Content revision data
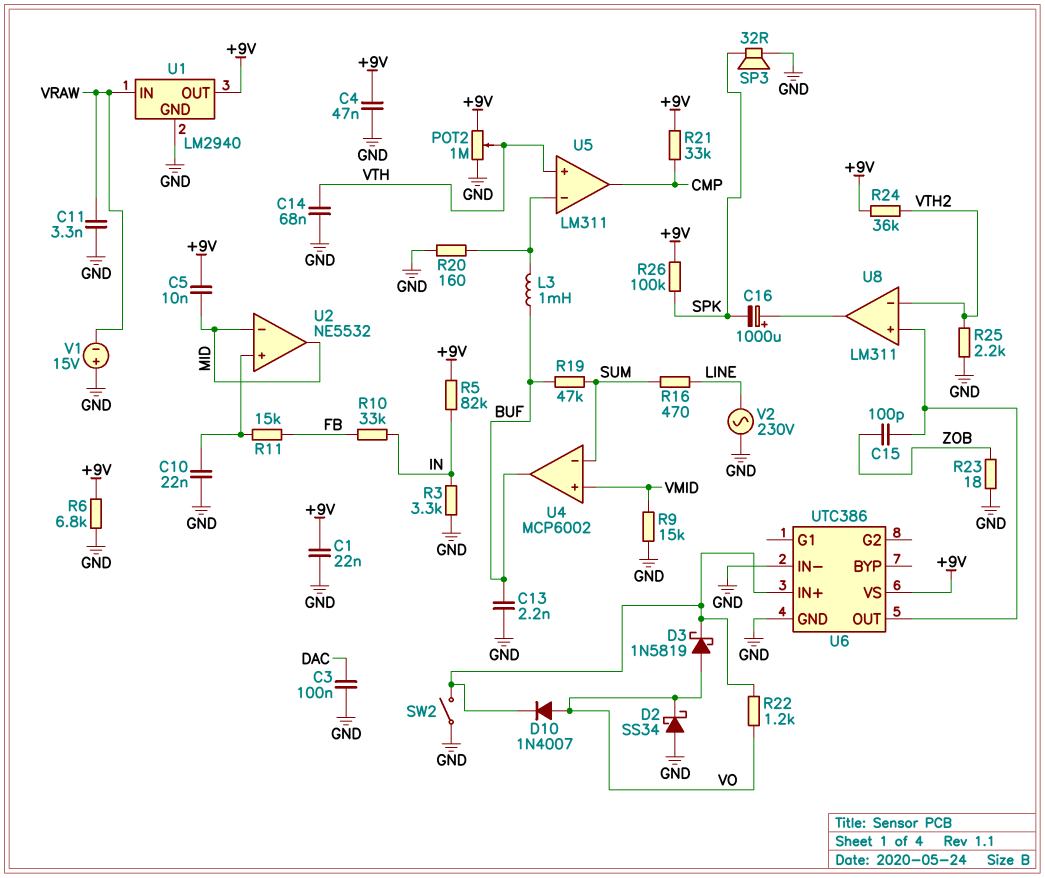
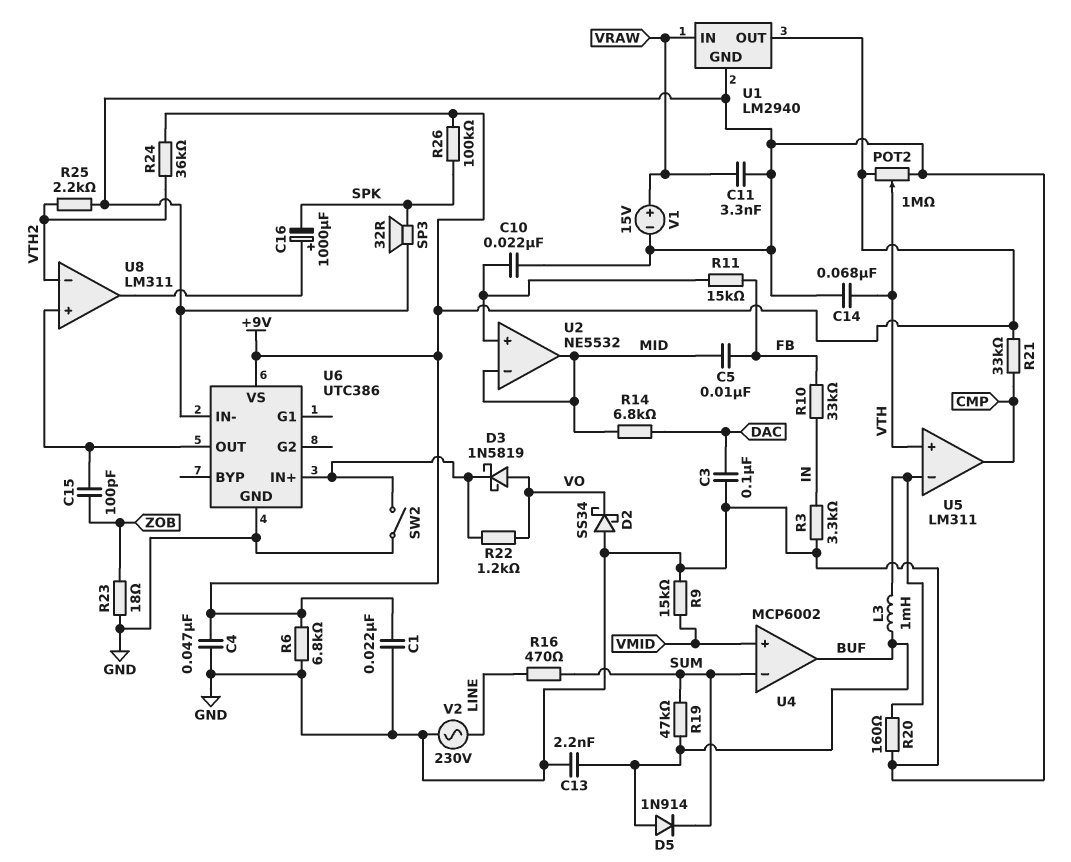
C5: 10nF (+9V, MID) -> 10nF (FB, MID)
D5: none -> diode 1N914 (A BUF, K SUM)
D10: diode 1N4007 (A VO, K U6/IN+) -> none
R5: 82k (+9V, IN) -> none
R14: none -> 6.8k (DAC, MID)
V1: 15V (plus GND, minus VRAW) -> 15V (plus VRAW, minus GND)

Task item - Every line above that includes the word "diode" should be listed.

Response below -
D5: none -> diode 1N914 (A BUF, K SUM)
D10: diode 1N4007 (A VO, K U6/IN+) -> none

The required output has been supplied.